* BEGIN *

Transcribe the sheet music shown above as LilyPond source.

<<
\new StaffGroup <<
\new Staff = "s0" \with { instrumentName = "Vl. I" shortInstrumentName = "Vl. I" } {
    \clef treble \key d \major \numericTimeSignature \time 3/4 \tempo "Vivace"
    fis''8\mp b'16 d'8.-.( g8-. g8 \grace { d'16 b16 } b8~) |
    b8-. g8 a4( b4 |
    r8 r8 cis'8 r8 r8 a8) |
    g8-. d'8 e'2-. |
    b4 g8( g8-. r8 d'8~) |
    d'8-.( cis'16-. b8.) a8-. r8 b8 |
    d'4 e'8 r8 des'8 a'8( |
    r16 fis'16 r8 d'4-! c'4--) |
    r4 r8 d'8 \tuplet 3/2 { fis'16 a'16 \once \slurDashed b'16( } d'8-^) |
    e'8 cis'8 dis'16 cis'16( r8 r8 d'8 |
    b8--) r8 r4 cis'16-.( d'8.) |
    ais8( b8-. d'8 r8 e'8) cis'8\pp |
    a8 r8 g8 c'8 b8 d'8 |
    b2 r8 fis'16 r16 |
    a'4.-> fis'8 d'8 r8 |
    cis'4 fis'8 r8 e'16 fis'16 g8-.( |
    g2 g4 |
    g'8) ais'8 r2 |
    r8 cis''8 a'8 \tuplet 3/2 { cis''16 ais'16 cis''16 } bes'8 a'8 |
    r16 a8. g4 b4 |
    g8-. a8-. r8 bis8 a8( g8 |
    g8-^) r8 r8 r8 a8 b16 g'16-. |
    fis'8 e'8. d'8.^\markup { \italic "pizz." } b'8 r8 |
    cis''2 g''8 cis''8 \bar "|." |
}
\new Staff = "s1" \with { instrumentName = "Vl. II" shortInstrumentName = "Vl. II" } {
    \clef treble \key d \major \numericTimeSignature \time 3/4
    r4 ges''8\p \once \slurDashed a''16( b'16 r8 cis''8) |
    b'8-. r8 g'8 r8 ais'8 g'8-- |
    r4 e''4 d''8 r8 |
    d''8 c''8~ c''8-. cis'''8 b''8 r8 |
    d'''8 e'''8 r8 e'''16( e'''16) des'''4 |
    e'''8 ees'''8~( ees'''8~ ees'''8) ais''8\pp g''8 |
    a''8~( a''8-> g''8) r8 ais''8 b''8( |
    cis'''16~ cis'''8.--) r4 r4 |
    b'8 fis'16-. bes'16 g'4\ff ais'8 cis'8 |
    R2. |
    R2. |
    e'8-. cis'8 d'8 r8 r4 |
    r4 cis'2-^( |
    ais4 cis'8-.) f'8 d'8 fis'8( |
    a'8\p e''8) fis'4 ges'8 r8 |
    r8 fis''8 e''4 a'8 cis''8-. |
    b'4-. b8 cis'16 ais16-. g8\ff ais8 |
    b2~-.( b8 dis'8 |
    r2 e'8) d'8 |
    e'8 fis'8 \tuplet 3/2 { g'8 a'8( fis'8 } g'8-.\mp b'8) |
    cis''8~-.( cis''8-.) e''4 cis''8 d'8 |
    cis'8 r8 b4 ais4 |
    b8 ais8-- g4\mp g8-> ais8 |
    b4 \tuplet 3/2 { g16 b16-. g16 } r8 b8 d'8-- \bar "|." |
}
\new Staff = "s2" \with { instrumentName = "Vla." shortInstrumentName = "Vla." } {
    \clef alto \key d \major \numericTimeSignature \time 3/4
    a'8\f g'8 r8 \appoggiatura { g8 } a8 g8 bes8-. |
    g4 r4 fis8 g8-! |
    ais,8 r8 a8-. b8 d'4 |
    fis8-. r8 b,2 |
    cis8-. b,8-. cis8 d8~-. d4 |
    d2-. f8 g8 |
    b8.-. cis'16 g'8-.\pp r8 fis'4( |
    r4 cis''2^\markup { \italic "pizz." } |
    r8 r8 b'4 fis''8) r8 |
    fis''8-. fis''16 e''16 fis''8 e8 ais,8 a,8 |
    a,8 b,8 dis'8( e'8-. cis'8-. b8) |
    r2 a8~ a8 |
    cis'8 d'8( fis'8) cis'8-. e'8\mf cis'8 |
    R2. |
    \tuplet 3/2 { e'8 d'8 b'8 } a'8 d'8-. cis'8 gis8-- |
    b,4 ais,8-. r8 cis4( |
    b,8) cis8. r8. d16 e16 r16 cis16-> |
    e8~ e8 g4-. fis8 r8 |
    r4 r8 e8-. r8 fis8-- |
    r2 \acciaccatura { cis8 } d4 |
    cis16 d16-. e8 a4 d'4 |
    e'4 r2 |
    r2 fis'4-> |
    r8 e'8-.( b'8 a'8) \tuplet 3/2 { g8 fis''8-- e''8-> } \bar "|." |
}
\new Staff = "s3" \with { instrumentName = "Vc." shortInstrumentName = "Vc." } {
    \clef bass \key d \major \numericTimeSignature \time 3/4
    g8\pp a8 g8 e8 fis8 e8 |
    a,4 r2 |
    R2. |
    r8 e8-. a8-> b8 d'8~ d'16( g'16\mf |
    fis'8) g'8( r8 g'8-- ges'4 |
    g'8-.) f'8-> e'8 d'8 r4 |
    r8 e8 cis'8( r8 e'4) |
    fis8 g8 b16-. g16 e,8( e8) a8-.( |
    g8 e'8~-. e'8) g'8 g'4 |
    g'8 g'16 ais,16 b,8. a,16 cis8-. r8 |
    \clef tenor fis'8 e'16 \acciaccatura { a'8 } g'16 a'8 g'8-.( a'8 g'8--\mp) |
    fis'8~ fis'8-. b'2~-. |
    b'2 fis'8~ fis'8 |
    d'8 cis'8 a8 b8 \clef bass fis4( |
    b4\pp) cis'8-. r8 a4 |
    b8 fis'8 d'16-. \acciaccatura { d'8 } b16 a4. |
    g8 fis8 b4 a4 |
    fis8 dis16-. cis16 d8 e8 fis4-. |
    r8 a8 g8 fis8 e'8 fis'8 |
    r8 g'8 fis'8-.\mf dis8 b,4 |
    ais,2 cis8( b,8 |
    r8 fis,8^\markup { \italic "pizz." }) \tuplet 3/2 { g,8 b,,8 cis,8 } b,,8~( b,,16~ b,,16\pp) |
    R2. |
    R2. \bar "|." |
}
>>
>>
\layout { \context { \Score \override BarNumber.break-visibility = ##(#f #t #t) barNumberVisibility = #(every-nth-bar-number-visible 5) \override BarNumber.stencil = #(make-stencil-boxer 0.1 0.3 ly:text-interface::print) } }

* END *

List every line of the data above that contains the string "markup".

    fis'8 e'8. d'8.^\markup { \italic "pizz." } b'8 r8 |
    r4 cis''2^\markup { \italic "pizz." } |
    r8 fis,8^\markup { \italic "pizz." }) \tuplet 3/2 { g,8 b,,8 cis,8 } b,,8~( b,,16~ b,,16\pp) |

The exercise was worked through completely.